• **Work to complete**: Return the data below in full, exactly as it stands.

• **Data**:
- - -

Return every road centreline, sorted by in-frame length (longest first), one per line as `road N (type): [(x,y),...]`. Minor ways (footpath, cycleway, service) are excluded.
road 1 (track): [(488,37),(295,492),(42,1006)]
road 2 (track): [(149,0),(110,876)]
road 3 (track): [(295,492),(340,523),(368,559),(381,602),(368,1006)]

- - -

• **Response below**:
Return every road centreline, sorted by in-frame length (longest first), one per line as `road N (type): [(x,y),...]`. Minor ways (footpath, cycleway, service) are excluded.
road 1 (track): [(488,37),(295,492),(42,1006)]
road 2 (track): [(149,0),(110,876)]
road 3 (track): [(295,492),(340,523),(368,559),(381,602),(368,1006)]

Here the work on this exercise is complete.